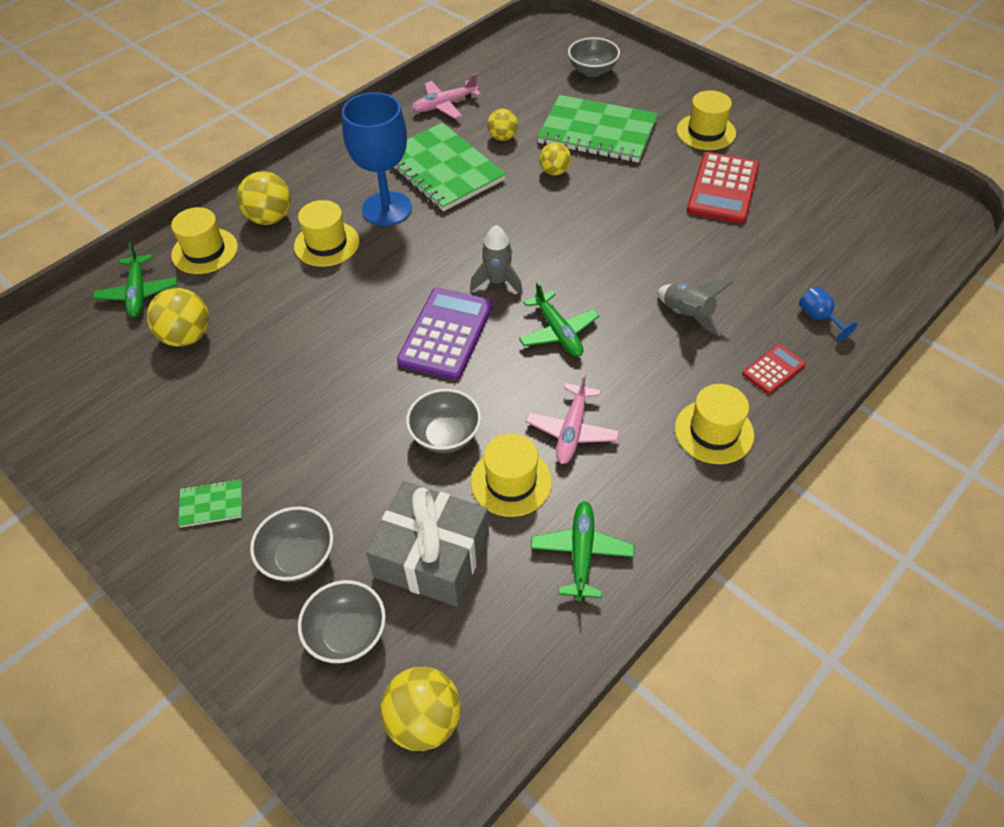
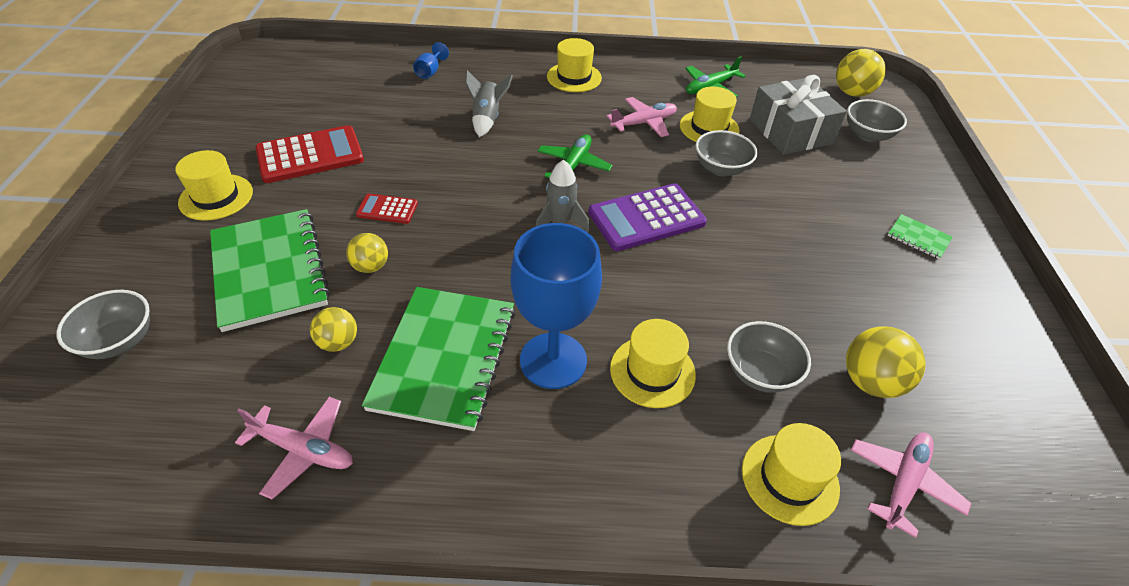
camera: 135 degrees left, 5 degrees down
(138, 293) = (903, 483): green plane -> pink plane
(270, 218) = (679, 460): yellow ball -> none
(298, 558) = (873, 177): grey bowl -> grey bowl (760, 373)
(773, 369) = (498, 74): red calculator -> red calculator (387, 209)

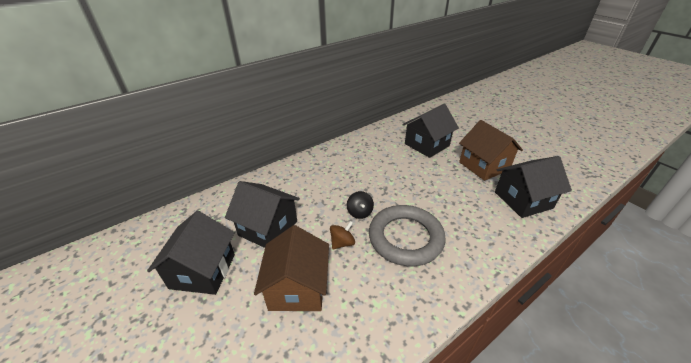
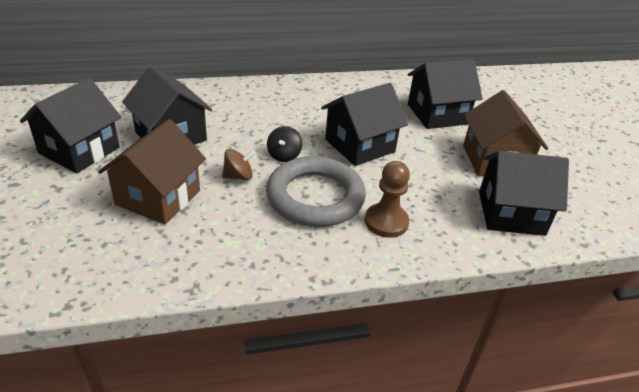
camera: 20 degrees right, 0 degrees up
(401, 185) = (359, 145): none -> black house
(463, 238) = (386, 222): none -> brown pawn

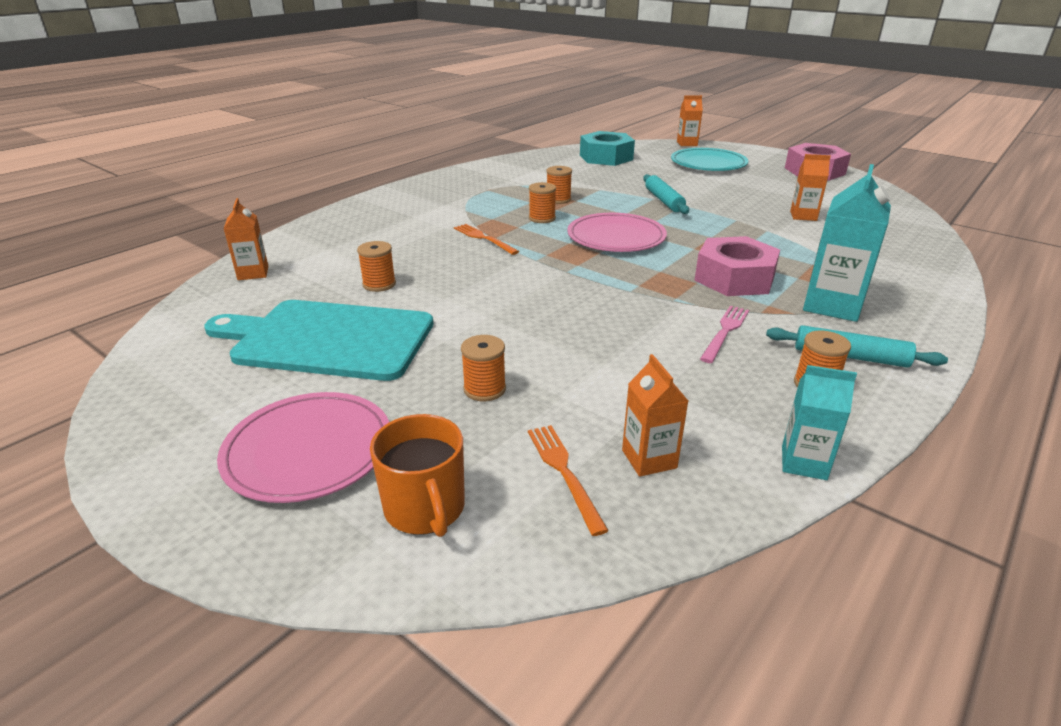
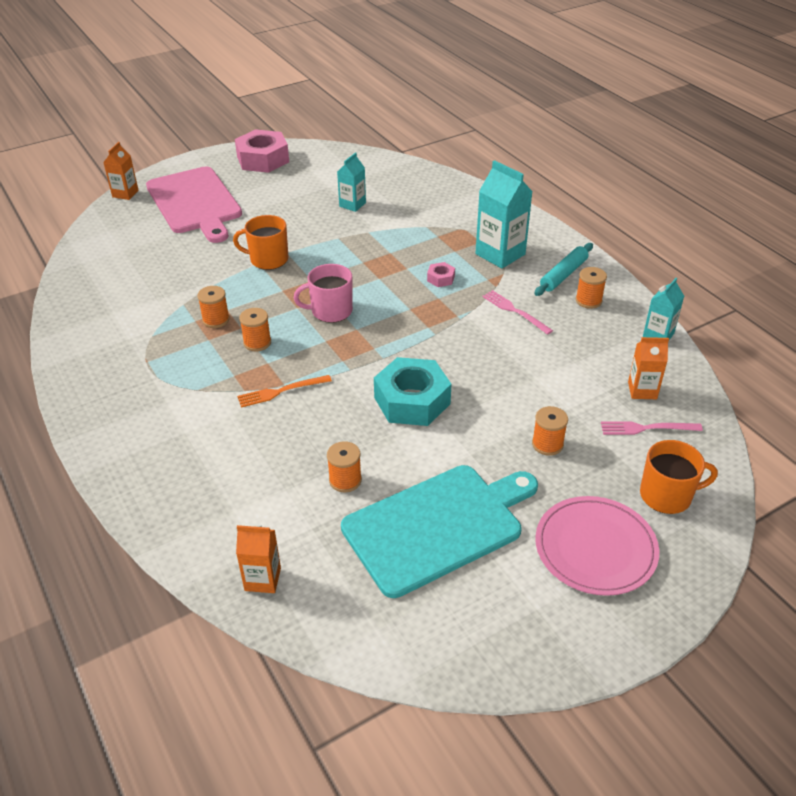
camera: 70 degrees left, 10 degrees up
(328, 339) = (438, 526): turquoise cutting board -> turquoise cutting board turned 150 degrees counterclockwise
(564, 472) = (646, 428): orange fork -> pink fork
(606, 157) = (118, 255): turquoise nut -> turquoise nut (412, 401)
(616, 237) = (330, 311): pink plate -> pink mug
(663, 200) = (268, 259): turquoise rolling pin -> orange mug
(708, 163) = (195, 203): turquoise plate -> pink cutting board
(734, 278) = (441, 278): pink nut -> pink nut, size x0.44
(803, 216) = (352, 205): orange carton -> turquoise carton

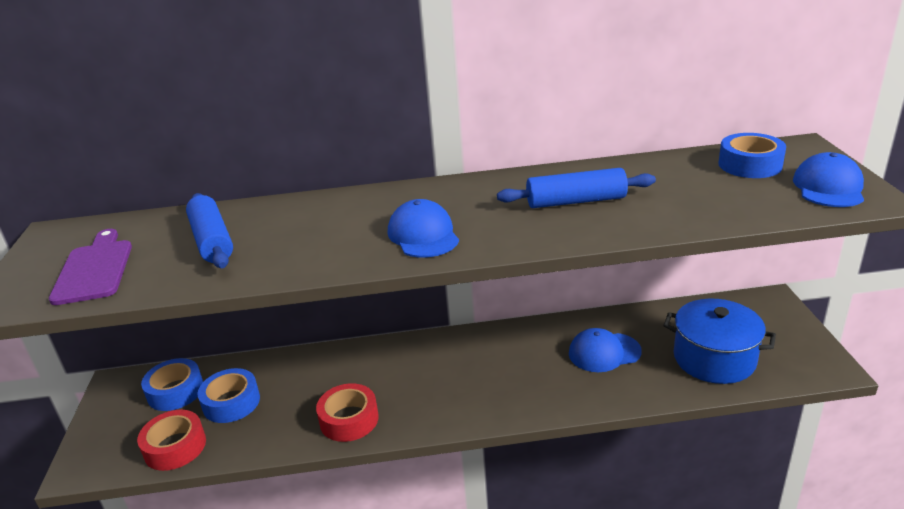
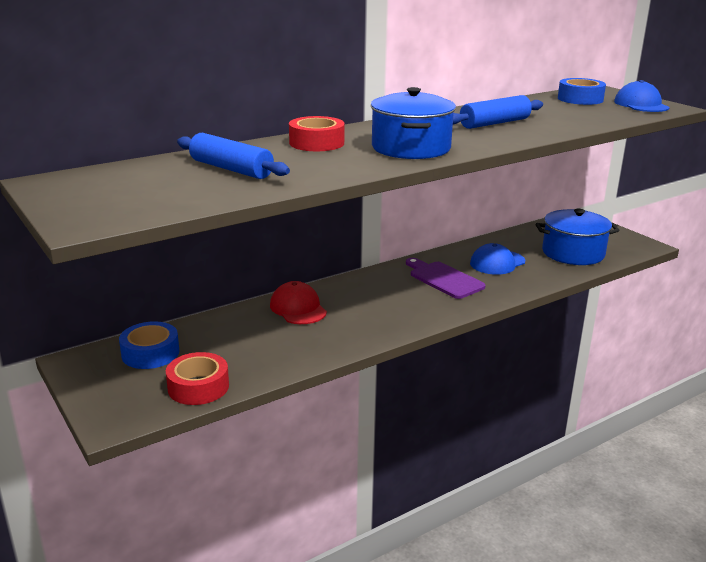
camera: 30 degrees left, 5 degrees down
(94, 269) = (143, 195): purple cutting board -> purple cutting board (444, 279)
(231, 402) = (219, 348): blue tape -> none
(342, 368) = (298, 308): none -> red cap
(349, 419) = (342, 336): red tape -> red tape (316, 143)
(423, 235) = (411, 148): blue cap -> blue pot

::::::::

● About this task:
In the copy, include no pictures; restate the listing above exactly.

● Solution for this exercise:
camera: 135 degrees left, 5 degrees down
(138, 293) = (903, 483): green plane -> pink plane
(270, 218) = (679, 460): yellow ball -> none
(298, 558) = (873, 177): grey bowl -> grey bowl (760, 373)
(773, 369) = (498, 74): red calculator -> red calculator (387, 209)

camera: 20 degrees right, 0 degrees up
(401, 185) = (359, 145): none -> black house
(463, 238) = (386, 222): none -> brown pawn

camera: 70 degrees left, 10 degrees up
(328, 339) = (438, 526): turquoise cutting board -> turquoise cutting board turned 150 degrees counterclockwise
(564, 472) = (646, 428): orange fork -> pink fork
(606, 157) = (118, 255): turquoise nut -> turquoise nut (412, 401)
(616, 237) = (330, 311): pink plate -> pink mug
(663, 200) = (268, 259): turquoise rolling pin -> orange mug
(708, 163) = (195, 203): turquoise plate -> pink cutting board
(734, 278) = (441, 278): pink nut -> pink nut, size x0.44
(803, 216) = (352, 205): orange carton -> turquoise carton

camera: 30 degrees left, 5 degrees down
(94, 269) = (143, 195): purple cutting board -> purple cutting board (444, 279)
(231, 402) = (219, 348): blue tape -> none
(342, 368) = (298, 308): none -> red cap
(349, 419) = (342, 336): red tape -> red tape (316, 143)
(423, 235) = (411, 148): blue cap -> blue pot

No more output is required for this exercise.